* **Work instructions**:
Copy out all the entries below, word for word.

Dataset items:

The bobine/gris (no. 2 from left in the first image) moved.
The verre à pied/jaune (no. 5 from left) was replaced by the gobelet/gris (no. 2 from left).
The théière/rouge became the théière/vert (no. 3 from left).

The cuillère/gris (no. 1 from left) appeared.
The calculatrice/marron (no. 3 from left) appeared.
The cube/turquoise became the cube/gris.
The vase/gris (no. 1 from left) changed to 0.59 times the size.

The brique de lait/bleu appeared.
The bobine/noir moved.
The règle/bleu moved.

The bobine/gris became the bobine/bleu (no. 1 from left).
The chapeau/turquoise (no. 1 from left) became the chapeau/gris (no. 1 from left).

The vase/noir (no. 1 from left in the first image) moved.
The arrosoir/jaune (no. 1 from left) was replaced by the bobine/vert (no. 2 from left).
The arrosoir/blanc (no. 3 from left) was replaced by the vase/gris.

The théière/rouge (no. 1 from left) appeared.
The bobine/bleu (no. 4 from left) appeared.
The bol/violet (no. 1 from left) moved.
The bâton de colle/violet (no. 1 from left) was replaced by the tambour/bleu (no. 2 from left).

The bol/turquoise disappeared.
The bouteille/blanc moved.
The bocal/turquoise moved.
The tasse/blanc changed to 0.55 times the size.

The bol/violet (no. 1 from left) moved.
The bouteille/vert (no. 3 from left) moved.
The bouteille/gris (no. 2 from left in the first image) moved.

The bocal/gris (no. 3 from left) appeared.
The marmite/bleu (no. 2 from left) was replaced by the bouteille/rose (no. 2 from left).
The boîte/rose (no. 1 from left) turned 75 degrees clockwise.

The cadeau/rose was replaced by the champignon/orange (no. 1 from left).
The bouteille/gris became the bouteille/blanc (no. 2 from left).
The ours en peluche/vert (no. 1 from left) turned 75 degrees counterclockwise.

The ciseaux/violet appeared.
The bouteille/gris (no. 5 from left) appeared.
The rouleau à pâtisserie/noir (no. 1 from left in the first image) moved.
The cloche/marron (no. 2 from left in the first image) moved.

* **Response to the task**:
The bobine/gris (no. 2 from left in the first image) moved.
The verre à pied/jaune (no. 5 from left) was replaced by the gobelet/gris (no. 2 from left).
The théière/rouge became the théière/vert (no. 3 from left).

The cuillère/gris (no. 1 from left) appeared.
The calculatrice/marron (no. 3 from left) appeared.
The cube/turquoise became the cube/gris.
The vase/gris (no. 1 from left) changed to 0.59 times the size.

The brique de lait/bleu appeared.
The bobine/noir moved.
The règle/bleu moved.

The bobine/gris became the bobine/bleu (no. 1 from left).
The chapeau/turquoise (no. 1 from left) became the chapeau/gris (no. 1 from left).

The vase/noir (no. 1 from left in the first image) moved.
The arrosoir/jaune (no. 1 from left) was replaced by the bobine/vert (no. 2 from left).
The arrosoir/blanc (no. 3 from left) was replaced by the vase/gris.

The théière/rouge (no. 1 from left) appeared.
The bobine/bleu (no. 4 from left) appeared.
The bol/violet (no. 1 from left) moved.
The bâton de colle/violet (no. 1 from left) was replaced by the tambour/bleu (no. 2 from left).

The bol/turquoise disappeared.
The bouteille/blanc moved.
The bocal/turquoise moved.
The tasse/blanc changed to 0.55 times the size.

The bol/violet (no. 1 from left) moved.
The bouteille/vert (no. 3 from left) moved.
The bouteille/gris (no. 2 from left in the first image) moved.

The bocal/gris (no. 3 from left) appeared.
The marmite/bleu (no. 2 from left) was replaced by the bouteille/rose (no. 2 from left).
The boîte/rose (no. 1 from left) turned 75 degrees clockwise.

The cadeau/rose was replaced by the champignon/orange (no. 1 from left).
The bouteille/gris became the bouteille/blanc (no. 2 from left).
The ours en peluche/vert (no. 1 from left) turned 75 degrees counterclockwise.

The ciseaux/violet appeared.
The bouteille/gris (no. 5 from left) appeared.
The rouleau à pâtisserie/noir (no. 1 from left in the first image) moved.
The cloche/marron (no. 2 from left in the first image) moved.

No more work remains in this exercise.